__THE PROBLEM__
Leave out all pictures while you copy the lines exactly from the one with "none -> tan brick D9 level 1" through the last line of the listing.

:: DATA

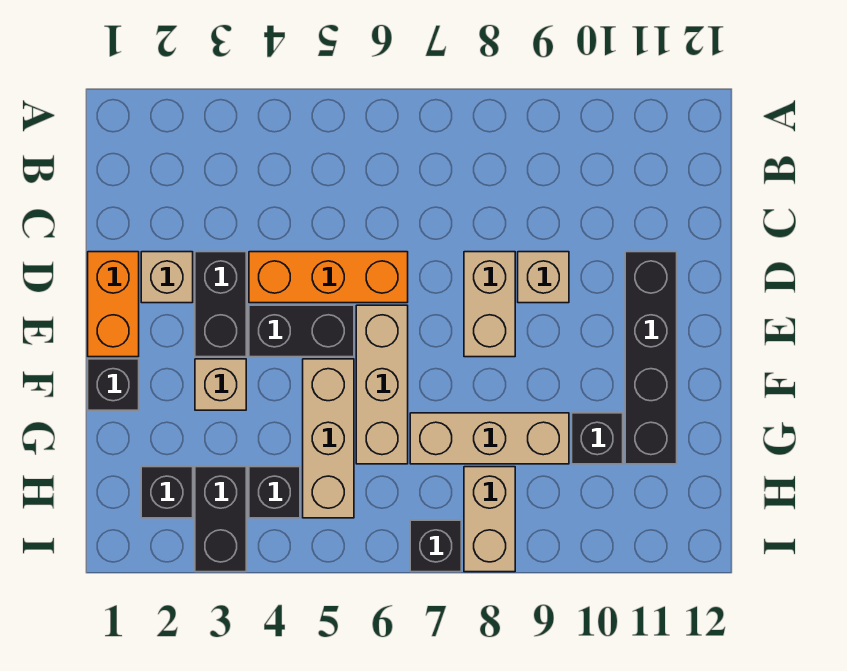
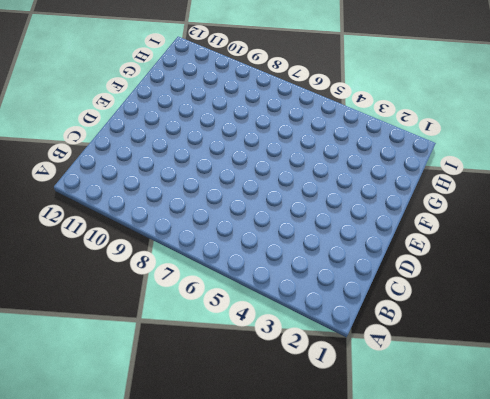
none -> orange brick D1:E1 level 1
none -> tan brick D2 level 1
none -> black brick D3:E3 level 1

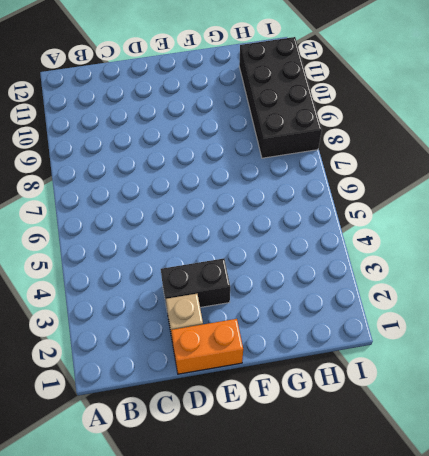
black brick H8:I11 level 1 -> tan brick H8:I8 level 1
none -> orange brick D4:D6 level 1
none -> tan brick D8:E8 level 1
none -> tan brick D9 level 1

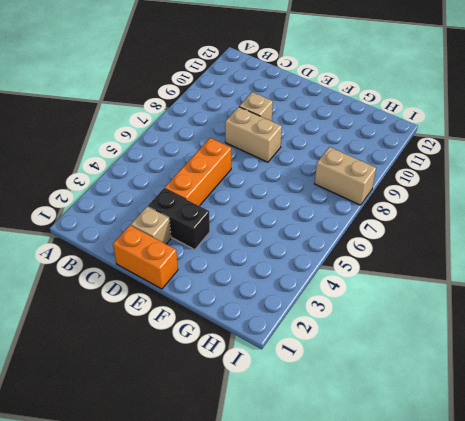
none -> black brick D11:G11 level 1
none -> black brick E4:E5 level 1
none -> tan brick E6:G6 level 1

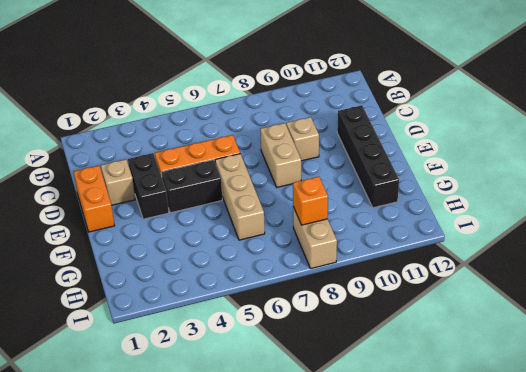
orange brick H8 level 2 -> none
none -> black brick F1 level 1
none -> tan brick F3 level 1
none -> tan brick F5:H5 level 1

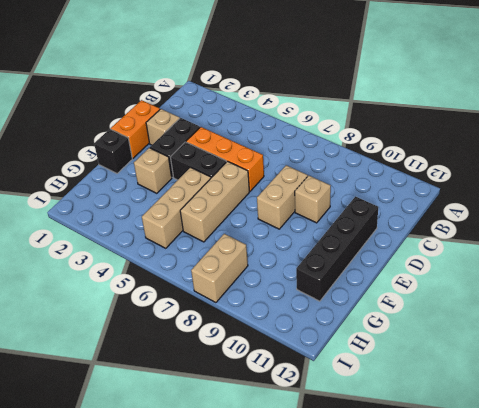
none -> tan brick G7:G9 level 1
none -> black brick G10 level 1
none -> black brick H2 level 1

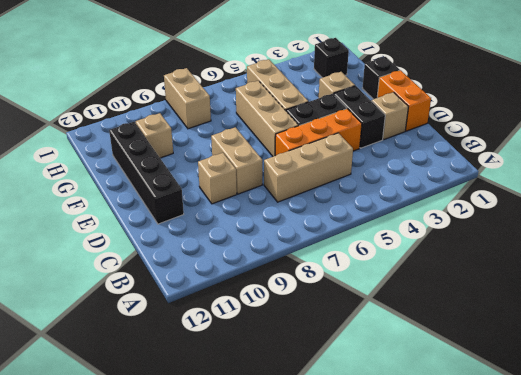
tan brick C5:C7 level 1 -> tan brick G7:G9 level 1
tan brick G10 level 1 -> black brick G10 level 1
none -> black brick H3:I3 level 1
none -> black brick H4 level 1
none -> black brick I7 level 1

::::

__WRITTEN RESPONSE__
none -> tan brick D9 level 1

none -> black brick D11:G11 level 1
none -> black brick E4:E5 level 1
none -> tan brick E6:G6 level 1

orange brick H8 level 2 -> none
none -> black brick F1 level 1
none -> tan brick F3 level 1
none -> tan brick F5:H5 level 1

none -> tan brick G7:G9 level 1
none -> black brick G10 level 1
none -> black brick H2 level 1

tan brick C5:C7 level 1 -> tan brick G7:G9 level 1
tan brick G10 level 1 -> black brick G10 level 1
none -> black brick H3:I3 level 1
none -> black brick H4 level 1
none -> black brick I7 level 1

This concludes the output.